Written request> Repeat the material below word for word, keeping every line in its original order.

BEGIN Data excerpts

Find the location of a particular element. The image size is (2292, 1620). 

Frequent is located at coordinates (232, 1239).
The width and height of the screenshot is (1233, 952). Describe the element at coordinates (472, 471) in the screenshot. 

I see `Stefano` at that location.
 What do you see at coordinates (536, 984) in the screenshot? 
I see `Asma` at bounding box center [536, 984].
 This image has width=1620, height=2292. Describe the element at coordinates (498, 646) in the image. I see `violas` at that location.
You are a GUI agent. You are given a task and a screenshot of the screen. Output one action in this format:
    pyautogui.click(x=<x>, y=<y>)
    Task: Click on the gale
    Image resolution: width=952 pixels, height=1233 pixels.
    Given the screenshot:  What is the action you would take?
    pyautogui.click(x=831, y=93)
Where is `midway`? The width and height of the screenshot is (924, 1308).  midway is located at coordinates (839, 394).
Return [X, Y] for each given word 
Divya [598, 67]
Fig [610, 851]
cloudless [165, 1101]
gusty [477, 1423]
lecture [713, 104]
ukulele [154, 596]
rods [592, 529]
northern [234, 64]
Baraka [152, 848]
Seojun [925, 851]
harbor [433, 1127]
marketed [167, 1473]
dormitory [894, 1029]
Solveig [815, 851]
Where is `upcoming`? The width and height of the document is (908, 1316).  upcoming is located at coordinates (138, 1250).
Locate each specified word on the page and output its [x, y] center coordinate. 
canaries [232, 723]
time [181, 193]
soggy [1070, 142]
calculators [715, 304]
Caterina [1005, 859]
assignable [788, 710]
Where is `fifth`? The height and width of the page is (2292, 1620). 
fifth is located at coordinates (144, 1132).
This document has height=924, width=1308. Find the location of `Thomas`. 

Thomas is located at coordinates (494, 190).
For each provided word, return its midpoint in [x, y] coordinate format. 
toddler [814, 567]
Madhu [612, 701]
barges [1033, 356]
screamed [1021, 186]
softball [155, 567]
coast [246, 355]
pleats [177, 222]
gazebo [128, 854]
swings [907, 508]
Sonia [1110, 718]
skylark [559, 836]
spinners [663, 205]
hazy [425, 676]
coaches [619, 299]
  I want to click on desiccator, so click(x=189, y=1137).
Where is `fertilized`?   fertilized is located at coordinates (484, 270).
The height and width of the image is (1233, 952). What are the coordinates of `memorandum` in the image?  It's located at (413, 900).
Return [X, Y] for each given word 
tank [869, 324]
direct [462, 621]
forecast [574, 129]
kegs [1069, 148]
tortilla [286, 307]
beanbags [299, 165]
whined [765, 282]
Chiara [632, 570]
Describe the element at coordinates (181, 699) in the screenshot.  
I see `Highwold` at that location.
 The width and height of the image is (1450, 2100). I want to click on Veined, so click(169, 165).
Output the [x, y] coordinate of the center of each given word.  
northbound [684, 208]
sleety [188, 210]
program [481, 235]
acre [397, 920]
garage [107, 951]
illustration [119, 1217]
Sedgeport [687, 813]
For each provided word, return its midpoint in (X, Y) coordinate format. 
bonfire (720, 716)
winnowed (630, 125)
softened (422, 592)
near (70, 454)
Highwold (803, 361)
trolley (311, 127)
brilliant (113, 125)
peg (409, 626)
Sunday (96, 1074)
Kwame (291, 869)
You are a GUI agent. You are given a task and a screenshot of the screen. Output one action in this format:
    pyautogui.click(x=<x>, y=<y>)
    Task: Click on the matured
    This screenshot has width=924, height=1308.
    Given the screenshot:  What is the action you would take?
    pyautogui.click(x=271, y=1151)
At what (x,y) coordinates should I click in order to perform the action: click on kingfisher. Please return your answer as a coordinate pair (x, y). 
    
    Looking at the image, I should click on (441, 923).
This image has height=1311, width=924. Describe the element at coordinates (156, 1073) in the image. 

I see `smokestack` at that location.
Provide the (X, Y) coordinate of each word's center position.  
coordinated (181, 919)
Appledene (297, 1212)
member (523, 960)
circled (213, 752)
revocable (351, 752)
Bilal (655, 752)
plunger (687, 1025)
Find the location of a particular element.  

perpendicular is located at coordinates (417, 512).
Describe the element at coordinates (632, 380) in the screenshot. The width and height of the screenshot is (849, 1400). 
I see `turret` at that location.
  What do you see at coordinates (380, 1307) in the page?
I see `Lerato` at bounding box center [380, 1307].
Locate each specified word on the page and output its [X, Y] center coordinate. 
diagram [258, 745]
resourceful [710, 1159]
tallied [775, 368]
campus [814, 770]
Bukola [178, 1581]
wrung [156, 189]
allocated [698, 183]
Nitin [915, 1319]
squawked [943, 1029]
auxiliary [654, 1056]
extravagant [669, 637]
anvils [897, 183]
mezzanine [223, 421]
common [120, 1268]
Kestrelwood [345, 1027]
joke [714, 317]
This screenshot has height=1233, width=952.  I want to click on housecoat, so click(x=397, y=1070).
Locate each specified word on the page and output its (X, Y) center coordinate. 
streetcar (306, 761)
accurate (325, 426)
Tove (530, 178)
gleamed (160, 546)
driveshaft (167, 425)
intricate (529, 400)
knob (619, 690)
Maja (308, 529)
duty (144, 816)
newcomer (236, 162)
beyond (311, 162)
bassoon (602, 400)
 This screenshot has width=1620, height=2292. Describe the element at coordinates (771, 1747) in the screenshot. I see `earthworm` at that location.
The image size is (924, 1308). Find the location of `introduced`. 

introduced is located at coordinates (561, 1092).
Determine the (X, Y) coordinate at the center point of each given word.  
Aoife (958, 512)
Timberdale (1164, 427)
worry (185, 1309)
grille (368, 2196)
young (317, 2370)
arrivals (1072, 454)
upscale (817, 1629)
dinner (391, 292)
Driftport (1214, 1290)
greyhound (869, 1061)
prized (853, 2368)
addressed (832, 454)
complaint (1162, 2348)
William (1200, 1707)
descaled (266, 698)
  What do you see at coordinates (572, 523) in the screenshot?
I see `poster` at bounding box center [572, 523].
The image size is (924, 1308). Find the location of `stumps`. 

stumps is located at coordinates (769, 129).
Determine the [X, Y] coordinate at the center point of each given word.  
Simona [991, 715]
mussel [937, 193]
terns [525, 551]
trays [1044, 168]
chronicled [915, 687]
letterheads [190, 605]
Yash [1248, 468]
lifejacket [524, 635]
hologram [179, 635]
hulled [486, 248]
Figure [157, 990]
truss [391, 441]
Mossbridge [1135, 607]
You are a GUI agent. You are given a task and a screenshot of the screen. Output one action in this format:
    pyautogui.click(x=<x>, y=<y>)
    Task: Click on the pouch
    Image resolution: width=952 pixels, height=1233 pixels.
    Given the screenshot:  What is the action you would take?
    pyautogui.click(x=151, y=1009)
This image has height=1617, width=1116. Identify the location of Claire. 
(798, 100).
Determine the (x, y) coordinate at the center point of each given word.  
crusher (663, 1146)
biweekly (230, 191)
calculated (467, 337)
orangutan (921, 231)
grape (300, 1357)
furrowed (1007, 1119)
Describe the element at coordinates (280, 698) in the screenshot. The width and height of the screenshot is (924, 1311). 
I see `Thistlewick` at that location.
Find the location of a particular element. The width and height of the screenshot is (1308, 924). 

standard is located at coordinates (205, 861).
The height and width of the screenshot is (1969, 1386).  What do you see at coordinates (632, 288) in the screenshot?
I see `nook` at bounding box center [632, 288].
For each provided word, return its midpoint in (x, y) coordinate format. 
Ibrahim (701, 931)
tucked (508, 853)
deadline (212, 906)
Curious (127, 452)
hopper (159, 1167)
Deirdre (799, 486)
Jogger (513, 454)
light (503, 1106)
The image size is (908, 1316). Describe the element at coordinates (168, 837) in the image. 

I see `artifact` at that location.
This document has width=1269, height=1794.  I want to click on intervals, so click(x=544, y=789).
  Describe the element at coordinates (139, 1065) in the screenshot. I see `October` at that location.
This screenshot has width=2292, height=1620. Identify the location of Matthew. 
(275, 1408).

END Data excerpts

Solution below>
Find the location of a particular element. The image size is (2292, 1620). 

Frequent is located at coordinates (232, 1239).
The width and height of the screenshot is (1233, 952). Describe the element at coordinates (472, 471) in the screenshot. 

I see `Stefano` at that location.
 What do you see at coordinates (536, 984) in the screenshot? 
I see `Asma` at bounding box center [536, 984].
 This image has width=1620, height=2292. Describe the element at coordinates (498, 646) in the image. I see `violas` at that location.
You are a GUI agent. You are given a task and a screenshot of the screen. Output one action in this format:
    pyautogui.click(x=<x>, y=<y>)
    Task: Click on the gale
    Image resolution: width=952 pixels, height=1233 pixels.
    Given the screenshot:  What is the action you would take?
    pyautogui.click(x=831, y=93)
Where is `midway`? The width and height of the screenshot is (924, 1308).  midway is located at coordinates (839, 394).
Return [X, Y] for each given word 
Divya [598, 67]
Fig [610, 851]
cloudless [165, 1101]
gusty [477, 1423]
lecture [713, 104]
ukulele [154, 596]
rods [592, 529]
northern [234, 64]
Baraka [152, 848]
Seojun [925, 851]
harbor [433, 1127]
marketed [167, 1473]
dormitory [894, 1029]
Solveig [815, 851]
Where is `upcoming`? The width and height of the document is (908, 1316).  upcoming is located at coordinates (138, 1250).
Locate each specified word on the page and output its [x, y] center coordinate. 
canaries [232, 723]
time [181, 193]
soggy [1070, 142]
calculators [715, 304]
Caterina [1005, 859]
assignable [788, 710]
Where is `fifth`? The height and width of the page is (2292, 1620). 
fifth is located at coordinates (144, 1132).
This document has height=924, width=1308. Find the location of `Thomas`. 

Thomas is located at coordinates (494, 190).
For each provided word, return its midpoint in [x, y] coordinate format. 
toddler [814, 567]
Madhu [612, 701]
barges [1033, 356]
screamed [1021, 186]
softball [155, 567]
coast [246, 355]
pleats [177, 222]
gazebo [128, 854]
swings [907, 508]
Sonia [1110, 718]
skylark [559, 836]
spinners [663, 205]
hazy [425, 676]
coaches [619, 299]
  I want to click on desiccator, so click(x=189, y=1137).
Where is `fertilized`?   fertilized is located at coordinates (484, 270).
The height and width of the image is (1233, 952). What are the coordinates of `memorandum` in the image?  It's located at (413, 900).
Return [X, Y] for each given word 
tank [869, 324]
direct [462, 621]
forecast [574, 129]
kegs [1069, 148]
tortilla [286, 307]
beanbags [299, 165]
whined [765, 282]
Chiara [632, 570]
Describe the element at coordinates (181, 699) in the screenshot.  
I see `Highwold` at that location.
 The width and height of the image is (1450, 2100). I want to click on Veined, so click(169, 165).
Output the [x, y] coordinate of the center of each given word.  
northbound [684, 208]
sleety [188, 210]
program [481, 235]
acre [397, 920]
garage [107, 951]
illustration [119, 1217]
Sedgeport [687, 813]
For each provided word, return its midpoint in (X, Y) coordinate format. 
bonfire (720, 716)
winnowed (630, 125)
softened (422, 592)
near (70, 454)
Highwold (803, 361)
trolley (311, 127)
brilliant (113, 125)
peg (409, 626)
Sunday (96, 1074)
Kwame (291, 869)
You are a GUI agent. You are given a task and a screenshot of the screen. Output one action in this format:
    pyautogui.click(x=<x>, y=<y>)
    Task: Click on the matured
    This screenshot has width=924, height=1308.
    Given the screenshot:  What is the action you would take?
    pyautogui.click(x=271, y=1151)
At what (x,y) coordinates should I click in order to perform the action: click on kingfisher. Please return your answer as a coordinate pair (x, y). 
    
    Looking at the image, I should click on (441, 923).
This image has height=1311, width=924. Describe the element at coordinates (156, 1073) in the image. 

I see `smokestack` at that location.
Provide the (X, Y) coordinate of each word's center position.  
coordinated (181, 919)
Appledene (297, 1212)
member (523, 960)
circled (213, 752)
revocable (351, 752)
Bilal (655, 752)
plunger (687, 1025)
Find the location of a particular element.  

perpendicular is located at coordinates (417, 512).
Describe the element at coordinates (632, 380) in the screenshot. The width and height of the screenshot is (849, 1400). 
I see `turret` at that location.
  What do you see at coordinates (380, 1307) in the page?
I see `Lerato` at bounding box center [380, 1307].
Locate each specified word on the page and output its [X, Y] center coordinate. 
diagram [258, 745]
resourceful [710, 1159]
tallied [775, 368]
campus [814, 770]
Bukola [178, 1581]
wrung [156, 189]
allocated [698, 183]
Nitin [915, 1319]
squawked [943, 1029]
auxiliary [654, 1056]
extravagant [669, 637]
anvils [897, 183]
mezzanine [223, 421]
common [120, 1268]
Kestrelwood [345, 1027]
joke [714, 317]
This screenshot has height=1233, width=952.  I want to click on housecoat, so click(x=397, y=1070).
Locate each specified word on the page and output its (X, Y) center coordinate. 
streetcar (306, 761)
accurate (325, 426)
Tove (530, 178)
gleamed (160, 546)
driveshaft (167, 425)
intricate (529, 400)
knob (619, 690)
Maja (308, 529)
duty (144, 816)
newcomer (236, 162)
beyond (311, 162)
bassoon (602, 400)
 This screenshot has width=1620, height=2292. Describe the element at coordinates (771, 1747) in the screenshot. I see `earthworm` at that location.
The image size is (924, 1308). Find the location of `introduced`. 

introduced is located at coordinates (561, 1092).
Determine the (X, Y) coordinate at the center point of each given word.  
Aoife (958, 512)
Timberdale (1164, 427)
worry (185, 1309)
grille (368, 2196)
young (317, 2370)
arrivals (1072, 454)
upscale (817, 1629)
dinner (391, 292)
Driftport (1214, 1290)
greyhound (869, 1061)
prized (853, 2368)
addressed (832, 454)
complaint (1162, 2348)
William (1200, 1707)
descaled (266, 698)
  What do you see at coordinates (572, 523) in the screenshot?
I see `poster` at bounding box center [572, 523].
The image size is (924, 1308). Find the location of `stumps`. 

stumps is located at coordinates (769, 129).
Determine the [X, Y] coordinate at the center point of each given word.  
Simona [991, 715]
mussel [937, 193]
terns [525, 551]
trays [1044, 168]
chronicled [915, 687]
letterheads [190, 605]
Yash [1248, 468]
lifejacket [524, 635]
hologram [179, 635]
hulled [486, 248]
Figure [157, 990]
truss [391, 441]
Mossbridge [1135, 607]
You are a GUI agent. You are given a task and a screenshot of the screen. Output one action in this format:
    pyautogui.click(x=<x>, y=<y>)
    Task: Click on the pouch
    Image resolution: width=952 pixels, height=1233 pixels.
    Given the screenshot:  What is the action you would take?
    pyautogui.click(x=151, y=1009)
This image has height=1617, width=1116. Identify the location of Claire. 
(798, 100).
Determine the (x, y) coordinate at the center point of each given word.  
crusher (663, 1146)
biweekly (230, 191)
calculated (467, 337)
orangutan (921, 231)
grape (300, 1357)
furrowed (1007, 1119)
Describe the element at coordinates (280, 698) in the screenshot. The width and height of the screenshot is (924, 1311). 
I see `Thistlewick` at that location.
Find the location of a particular element. The width and height of the screenshot is (1308, 924). 

standard is located at coordinates (205, 861).
The height and width of the screenshot is (1969, 1386).  What do you see at coordinates (632, 288) in the screenshot?
I see `nook` at bounding box center [632, 288].
For each provided word, return its midpoint in (x, y) coordinate format. 
Ibrahim (701, 931)
tucked (508, 853)
deadline (212, 906)
Curious (127, 452)
hopper (159, 1167)
Deirdre (799, 486)
Jogger (513, 454)
light (503, 1106)
The image size is (908, 1316). Describe the element at coordinates (168, 837) in the image. 

I see `artifact` at that location.
This document has width=1269, height=1794.  I want to click on intervals, so click(x=544, y=789).
  Describe the element at coordinates (139, 1065) in the screenshot. I see `October` at that location.
This screenshot has width=2292, height=1620. Identify the location of Matthew. 
(275, 1408).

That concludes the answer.